> _Task to complete_: Report each line below that carries the word "none".

> _Extracted information_:
-------

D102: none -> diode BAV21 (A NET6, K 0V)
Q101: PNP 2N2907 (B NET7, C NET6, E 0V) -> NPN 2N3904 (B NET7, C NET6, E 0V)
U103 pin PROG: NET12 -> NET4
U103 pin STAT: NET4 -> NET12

-------

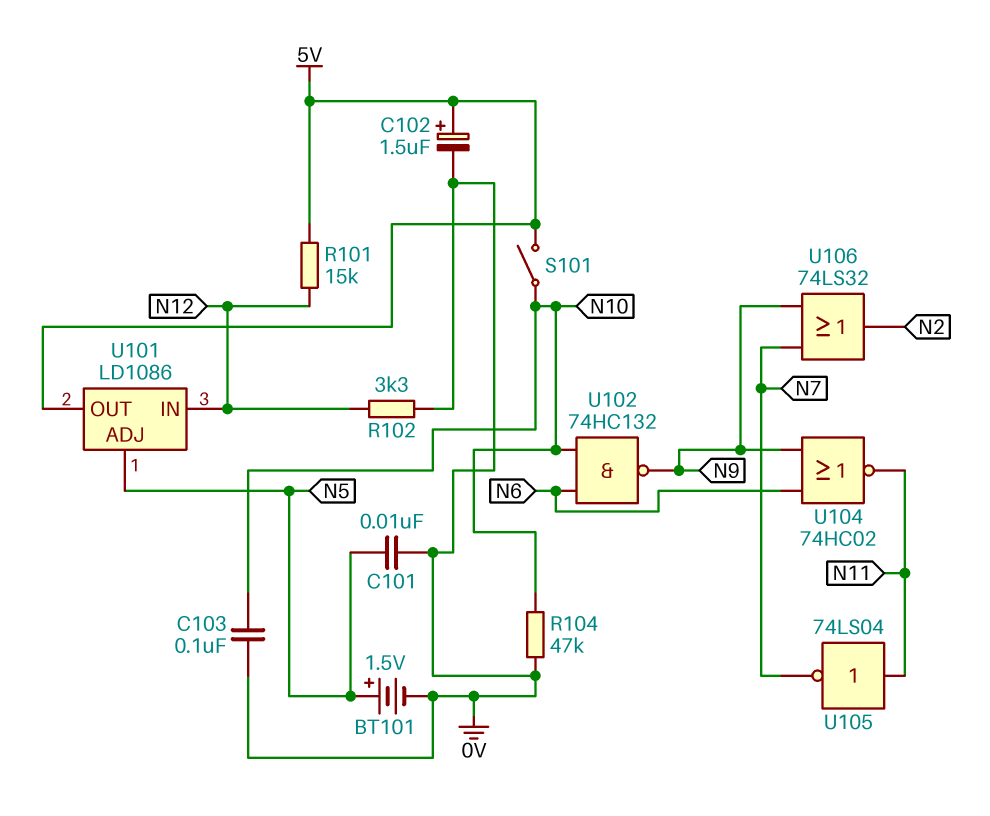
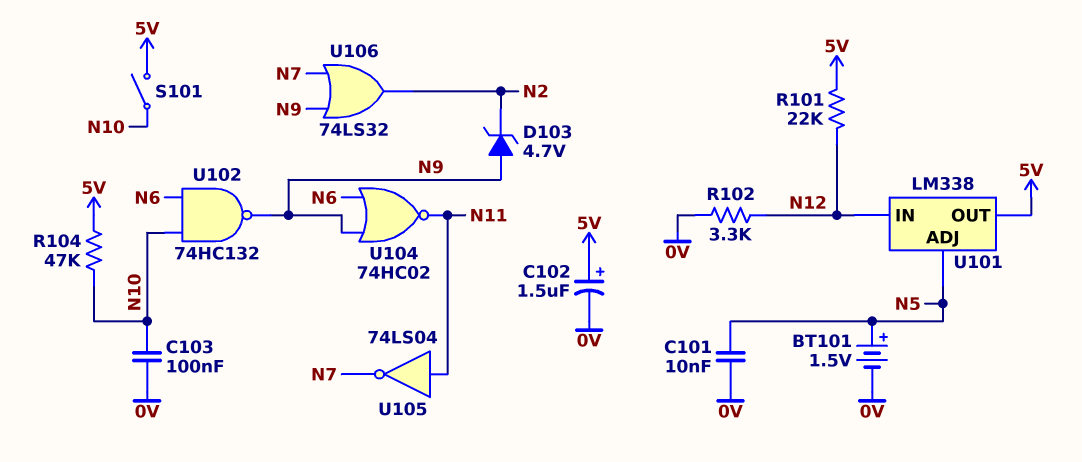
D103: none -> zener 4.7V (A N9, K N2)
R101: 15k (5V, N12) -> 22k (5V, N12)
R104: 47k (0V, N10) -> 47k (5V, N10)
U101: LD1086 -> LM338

-------

> _Answer below_:
D102: none -> diode BAV21 (A NET6, K 0V)
D103: none -> zener 4.7V (A N9, K N2)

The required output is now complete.